PROMPT:
After locating the line that holds "R205: 8.2k (W25, W27) -> 8.2k (W13, W25)", transcribe it and each following line to the end of the records, changing nothing and adding nothing.

[Data extracted from a collection]

* * * *

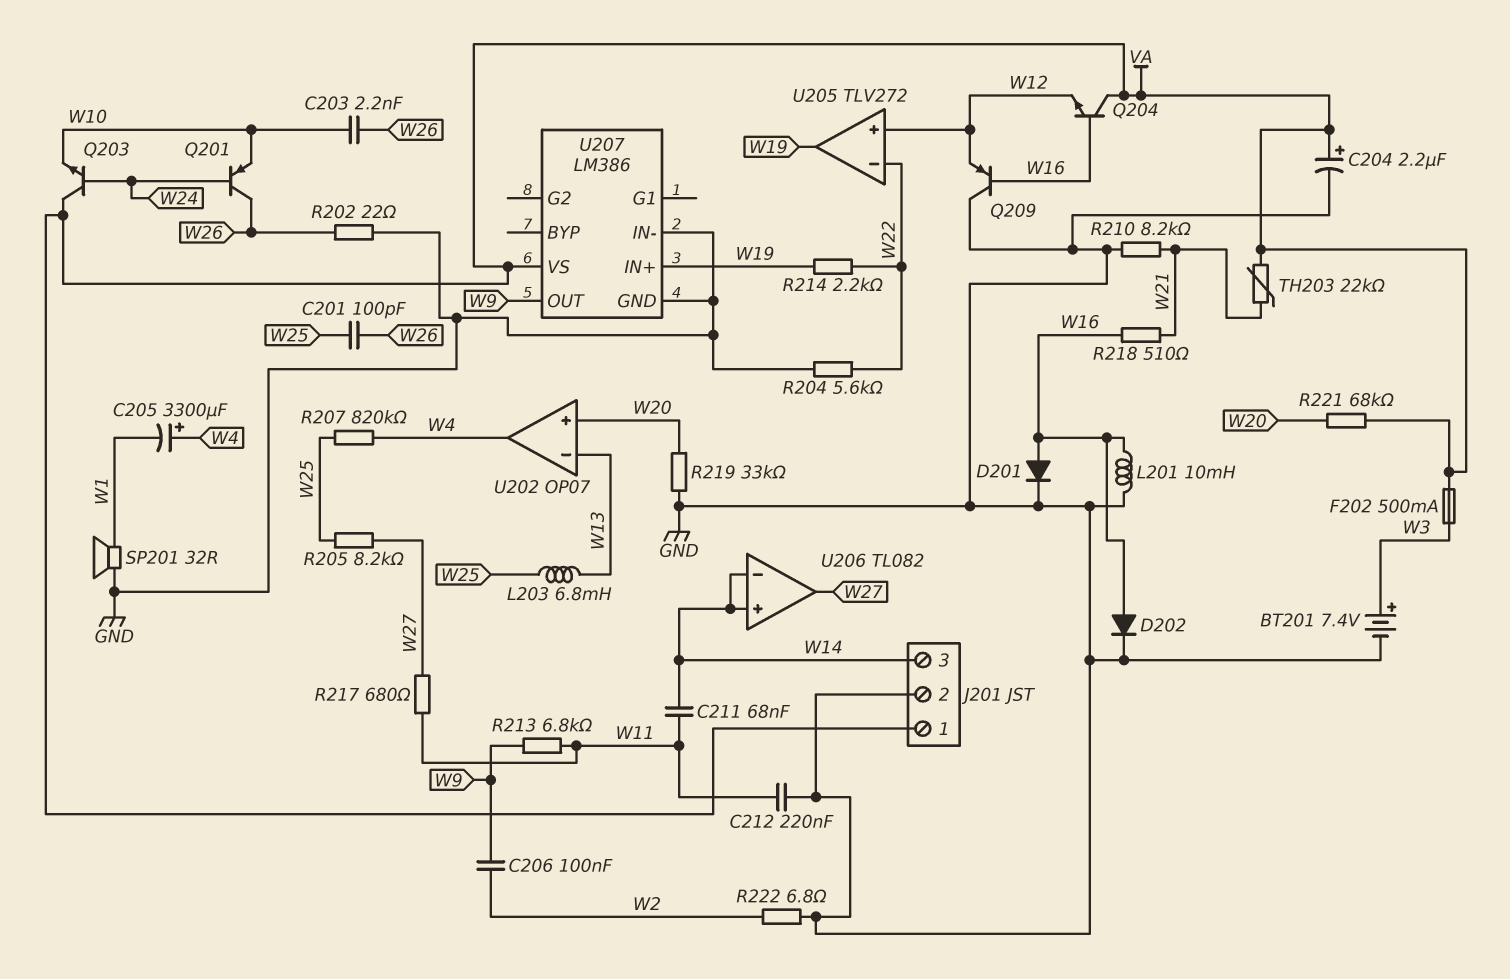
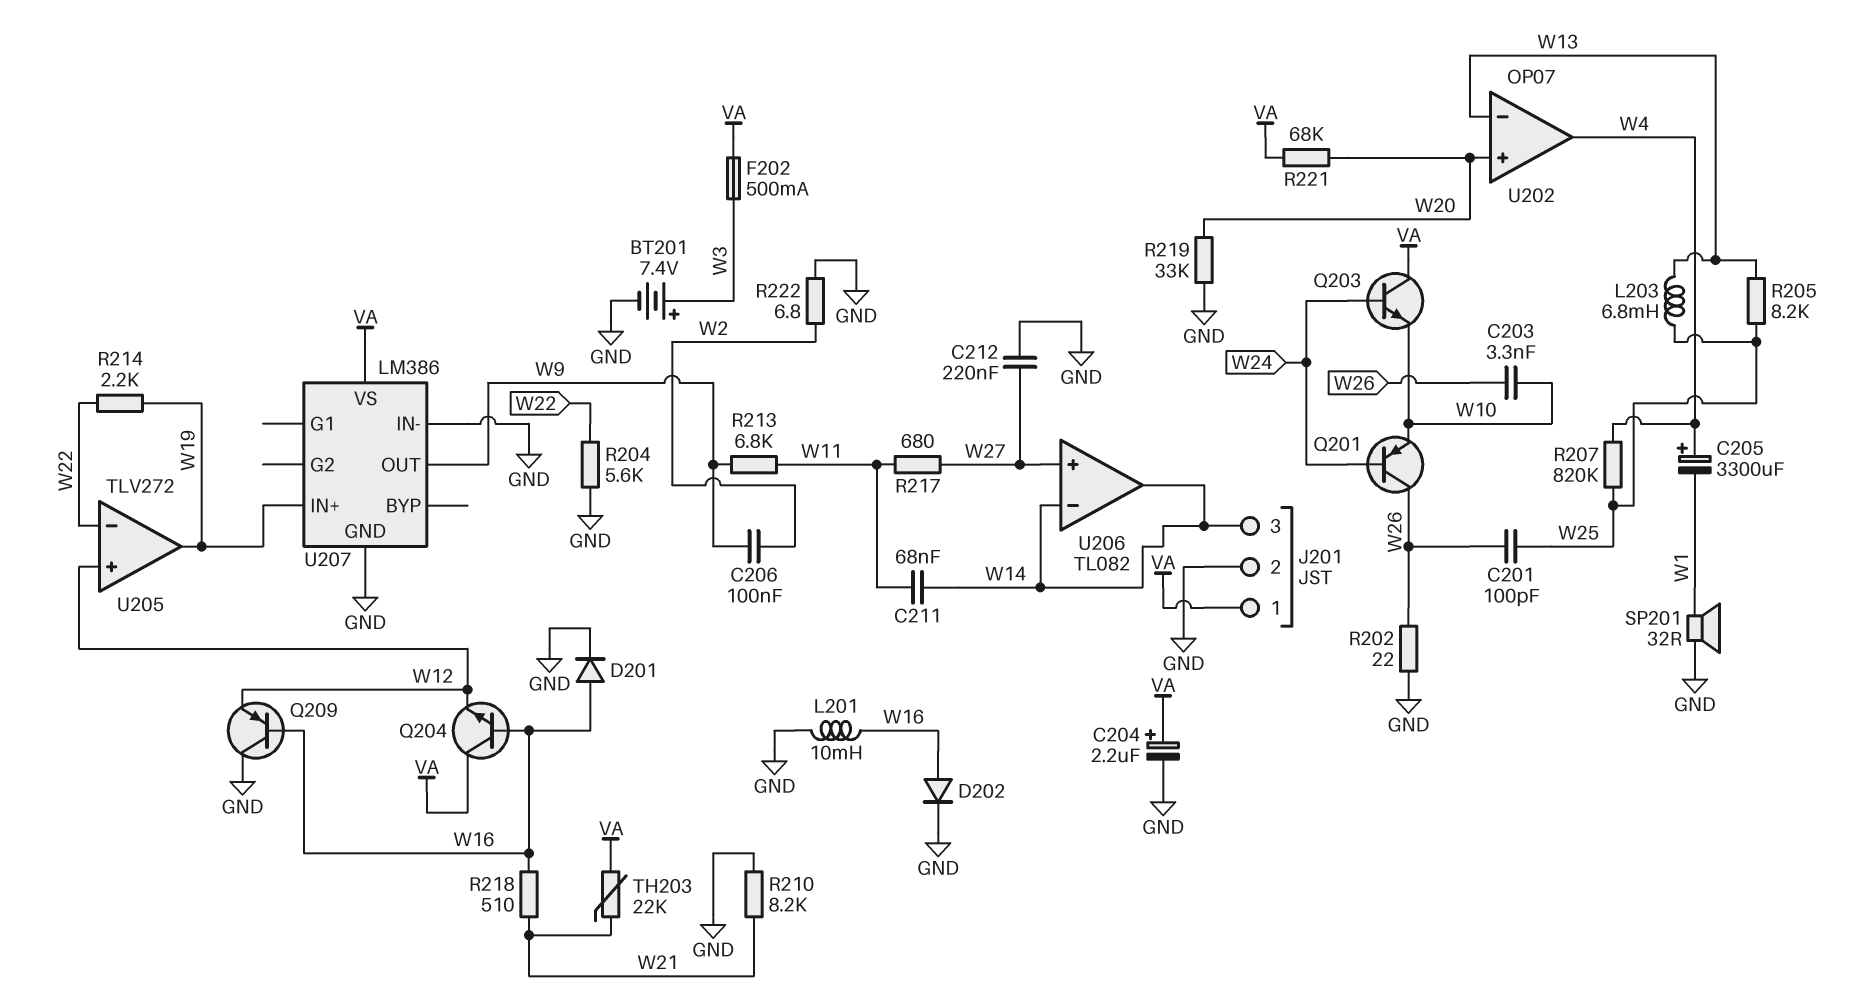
C203: 2.2nF (W10, W26) -> 3.3nF (W10, W26)
C212: 220nF (GND, W11) -> 220nF (GND, W27)
R205: 8.2k (W25, W27) -> 8.2k (W13, W25)
U206 pin in+: W14 -> W27
U206 pin out: W27 -> W14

* * * *

WRITTEN RESPONSE:
R205: 8.2k (W25, W27) -> 8.2k (W13, W25)
U206 pin in+: W14 -> W27
U206 pin out: W27 -> W14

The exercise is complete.